+++ RECORDS SHOWN

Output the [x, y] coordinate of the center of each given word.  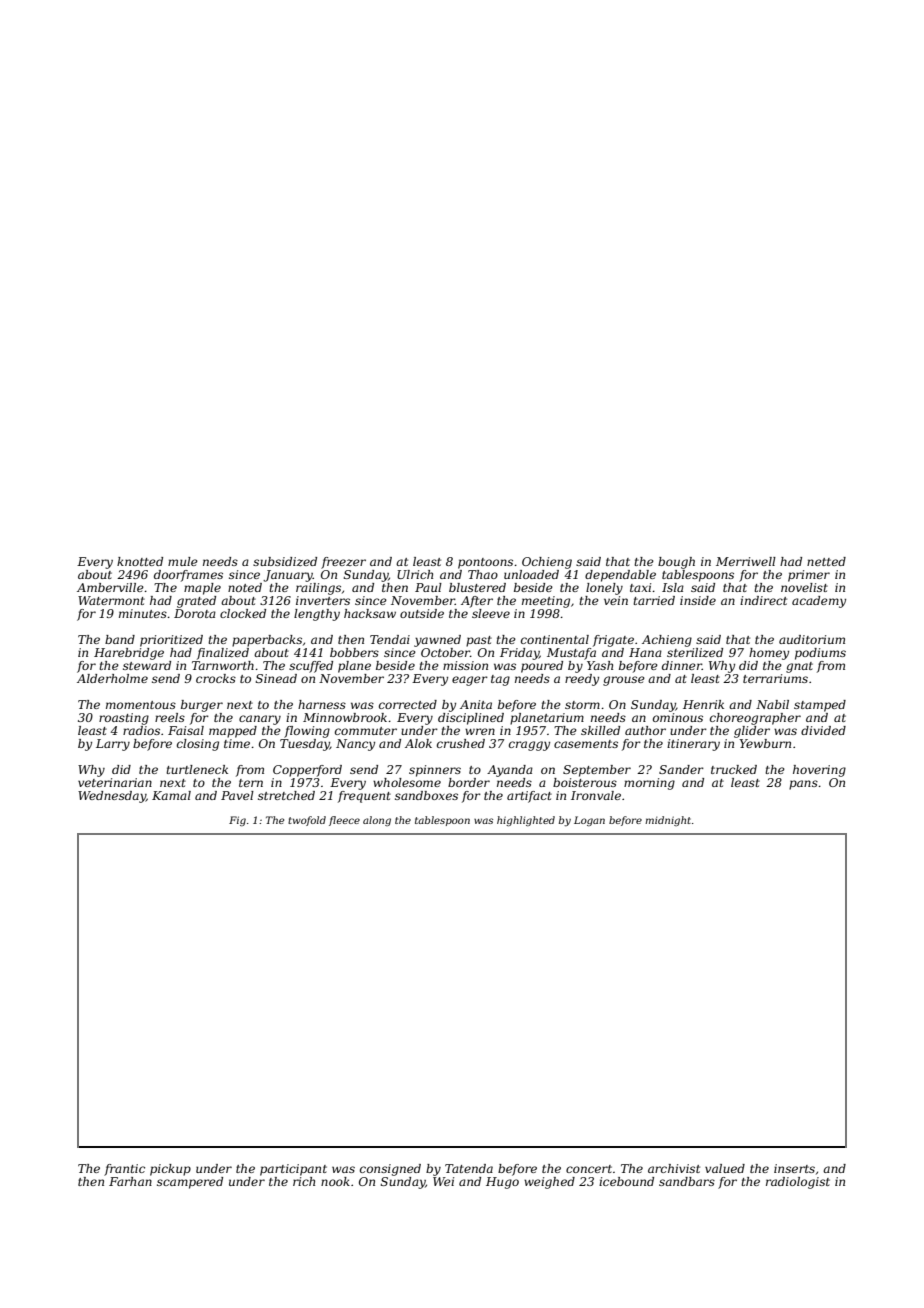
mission [465, 665]
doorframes [188, 576]
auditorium [812, 639]
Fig [237, 821]
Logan [589, 821]
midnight [668, 821]
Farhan [130, 1181]
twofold [307, 821]
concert [589, 1169]
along [377, 821]
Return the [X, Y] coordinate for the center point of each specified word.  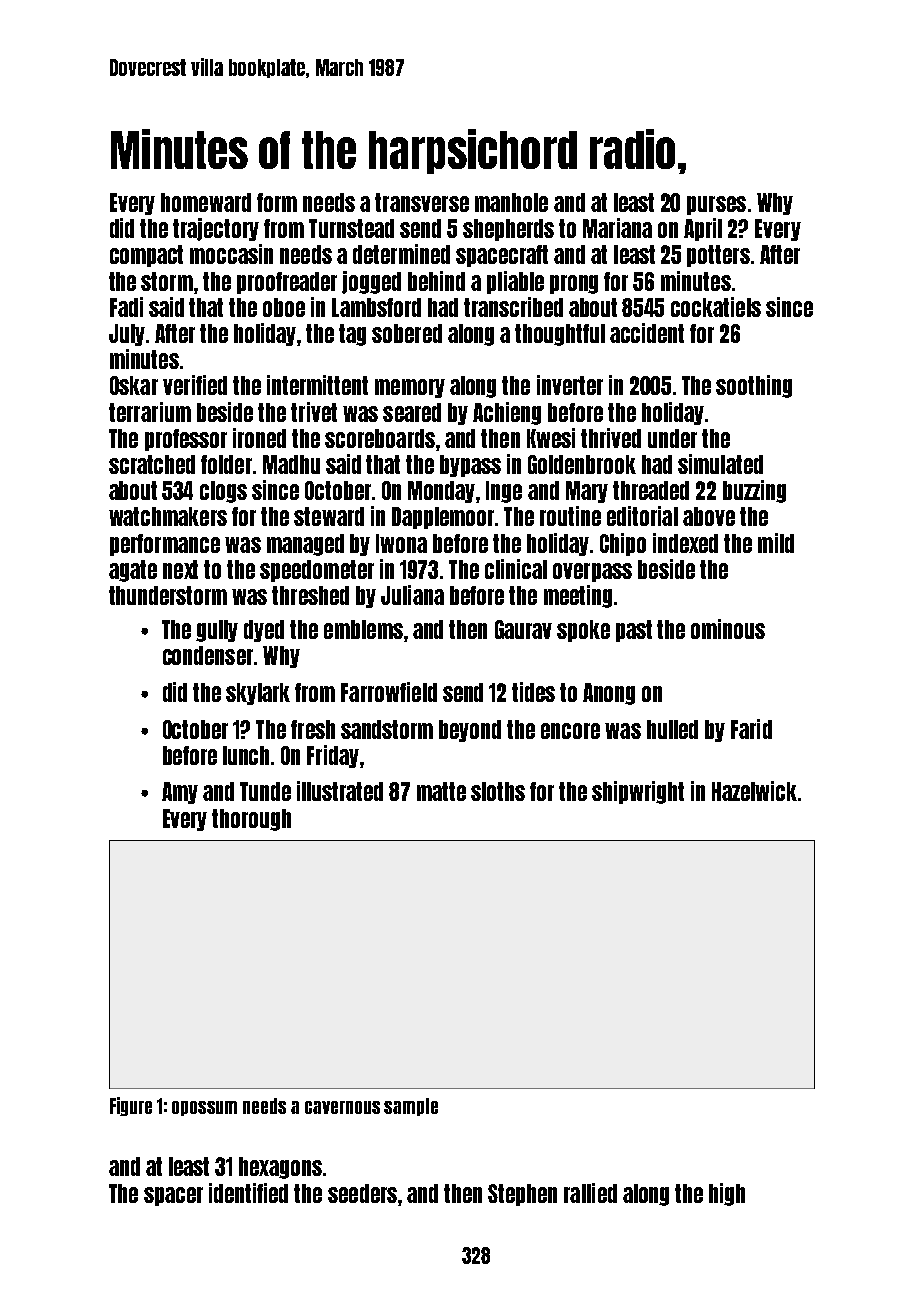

++++++

> TASK
Rewrite every line of the data above, requests included, with each coordinate in the answers multiplied by 0.8 and rounded to a whole number, halves rounded up. Leave the pictures out.

> EXPECTED ANSWER
Output the [x, y] coordinate of the center of each given word.  
mission [372, 532]
doorframes [150, 461]
auditorium [650, 511]
Fig [190, 657]
Logan [471, 657]
midnight [534, 657]
Farhan [104, 945]
twofold [246, 657]
concert [471, 935]
along [302, 657]
Return the [X, Y] coordinate for the center point of each specified word.  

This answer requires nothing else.